* Activity
Count the lines in the material below that contain the string "outside", and give only that number.

* Given information
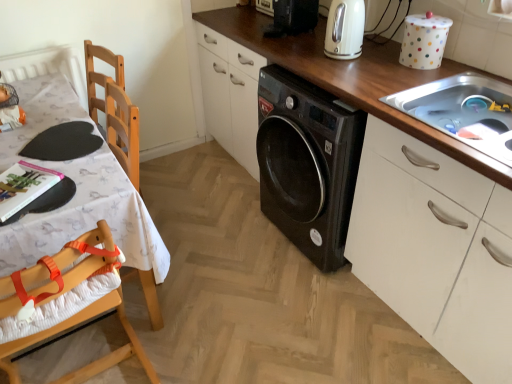
Question: From a real-world perspective, is wooden at center below black plastic washing machine at upper center, the second appliance when ordered from bottom to top?

Choices:
 (A) yes
 (B) no

Answer: (A)

Question: Is wooden at center thinner than black plastic washing machine at upper center, positioned as the 1th appliance in back-to-front order?

Choices:
 (A) no
 (B) yes

Answer: (A)

Question: From the image's perspective, does wooden at center appear lower than black plastic washing machine at upper center, positioned as the 1th appliance in back-to-front order?

Choices:
 (A) yes
 (B) no

Answer: (A)

Question: Is wooden at center shorter than black plastic washing machine at upper center, which is counted as the first appliance, starting from the left?

Choices:
 (A) yes
 (B) no

Answer: (B)

Question: Is wooden at center far away from black plastic washing machine at upper center, the second appliance when ordered from bottom to top?

Choices:
 (A) yes
 (B) no

Answer: (B)

Question: Is point (473, 269) positioned closer to the camera than point (434, 67)?

Choices:
 (A) farther
 (B) closer

Answer: (B)

Question: From a real-world perspective, relative to white polka dot container at upper right, which ranks as the first appliance in right-to-left order, is wooden at center vertically above or below?

Choices:
 (A) above
 (B) below

Answer: (B)

Question: Based on their sizes in the image, would you say wooden at center is bigger or smaller than white polka dot container at upper right, the 1th appliance in the front-to-back sequence?

Choices:
 (A) small
 (B) big

Answer: (B)

Question: Is wooden at center situated inside white polka dot container at upper right, marked as the 1th appliance in a bottom-to-top arrangement, or outside?

Choices:
 (A) inside
 (B) outside

Answer: (B)

Question: Relative to wooden highchair at left, is wooden at center in front or behind?

Choices:
 (A) front
 (B) behind

Answer: (B)

Question: From a real-world perspective, relative to wooden highchair at left, is wooden at center vertically above or below?

Choices:
 (A) above
 (B) below

Answer: (A)

Question: Considering the positions of wooden at center and wooden highchair at left in the image, is wooden at center taller or shorter than wooden highchair at left?

Choices:
 (A) tall
 (B) short

Answer: (A)

Question: Would you say wooden at center is to the left or to the right of wooden highchair at left in the picture?

Choices:
 (A) left
 (B) right

Answer: (B)

Question: In the image, is black plastic washing machine at upper center, which is the 1th appliance from top to bottom, on the left side or the right side of white polka dot container at upper right, the second appliance viewed from the top?

Choices:
 (A) right
 (B) left

Answer: (B)

Question: Considering the positions of point (x=279, y=24) and point (x=436, y=52), is point (x=279, y=24) closer or farther from the camera than point (x=436, y=52)?

Choices:
 (A) farther
 (B) closer

Answer: (A)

* Exercise solution
2